The entries below are to be returned as written, with all pictures dropped.

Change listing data
· · ·
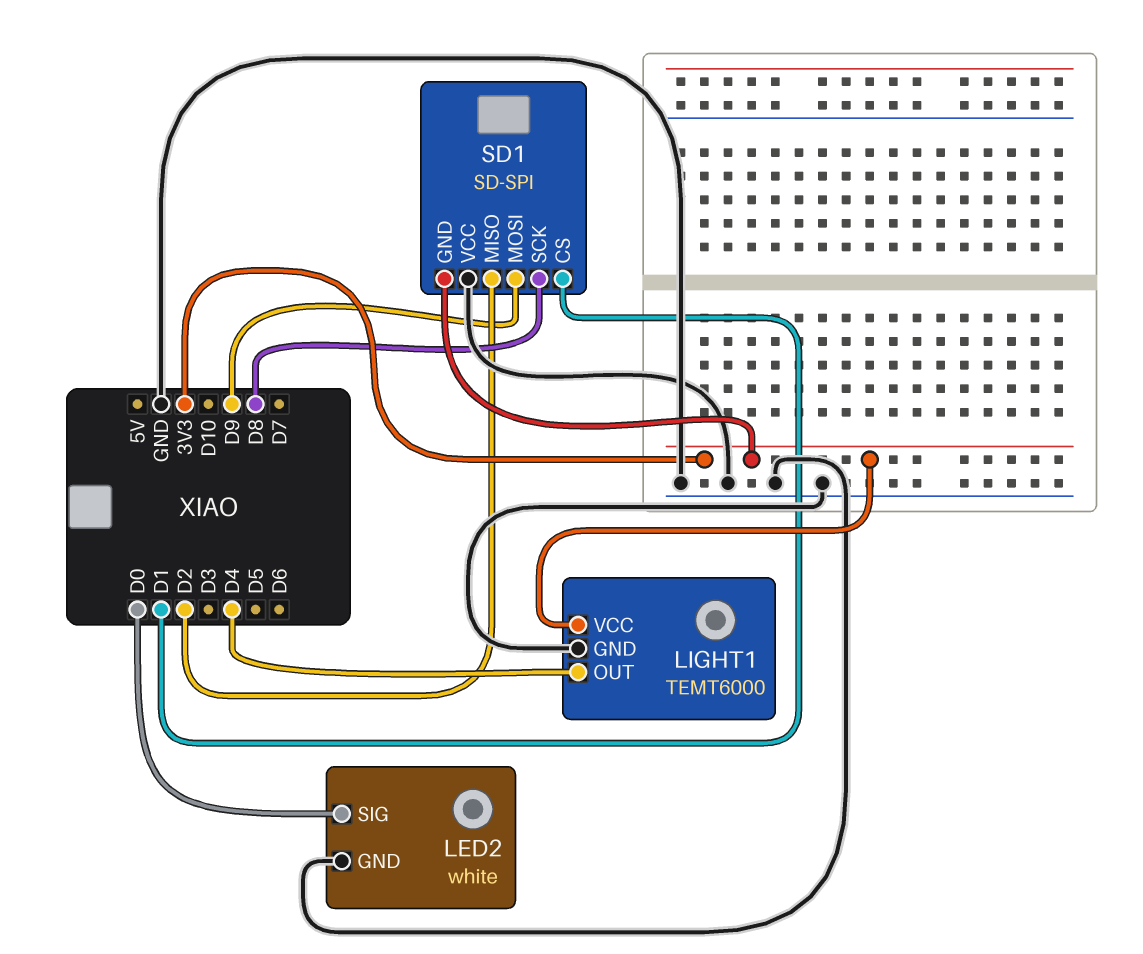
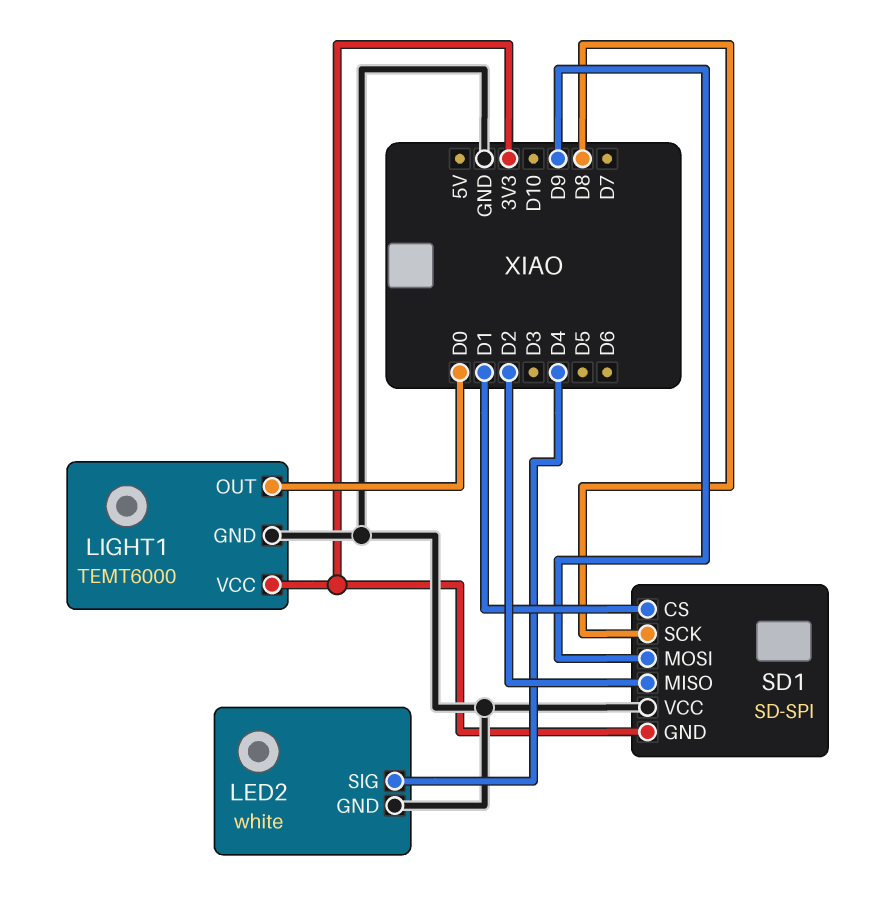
LED2 pin SIG: D0 -> D4
LIGHT1 pin OUT: D4 -> D0

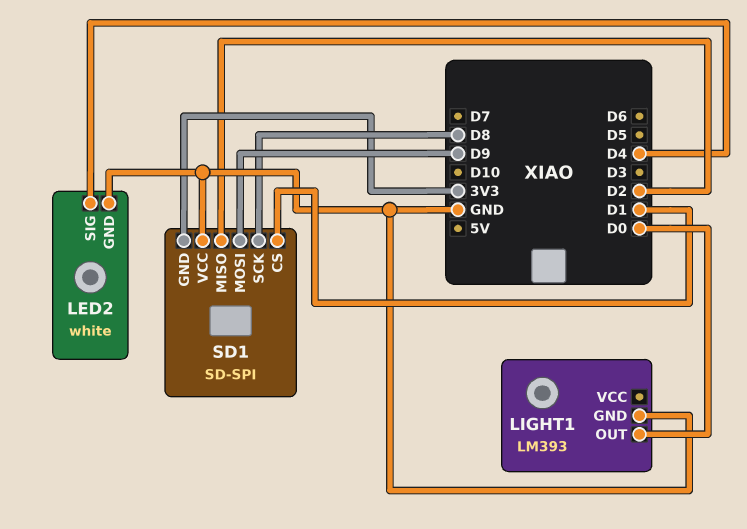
LIGHT1: TEMT6000 -> LM393
LIGHT1 pin VCC: 3V3 -> none

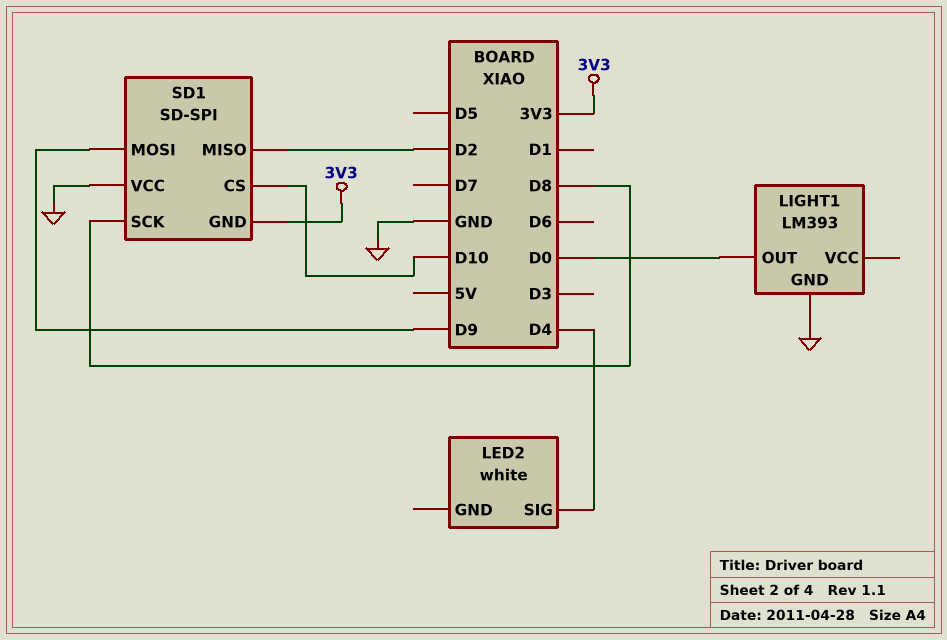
LED2 pin GND: GND -> none
SD1 pin CS: D1 -> D10

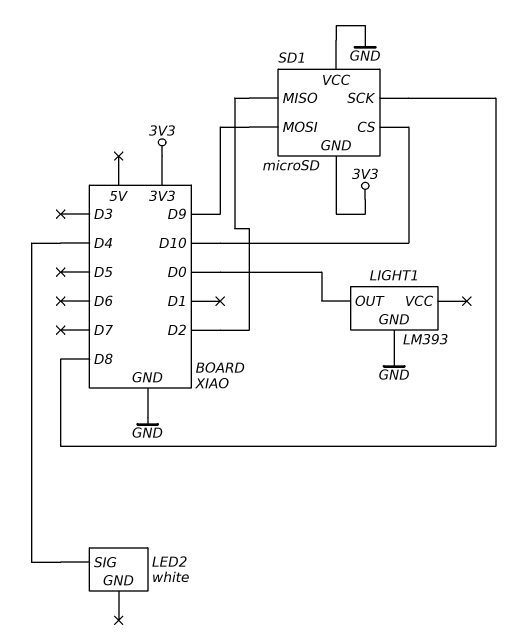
SD1: SD-SPI -> microSD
· · ·
__TASK RESPONSE__.
LED2 pin SIG: D0 -> D4
LIGHT1 pin OUT: D4 -> D0

LIGHT1: TEMT6000 -> LM393
LIGHT1 pin VCC: 3V3 -> none

LED2 pin GND: GND -> none
SD1 pin CS: D1 -> D10

SD1: SD-SPI -> microSD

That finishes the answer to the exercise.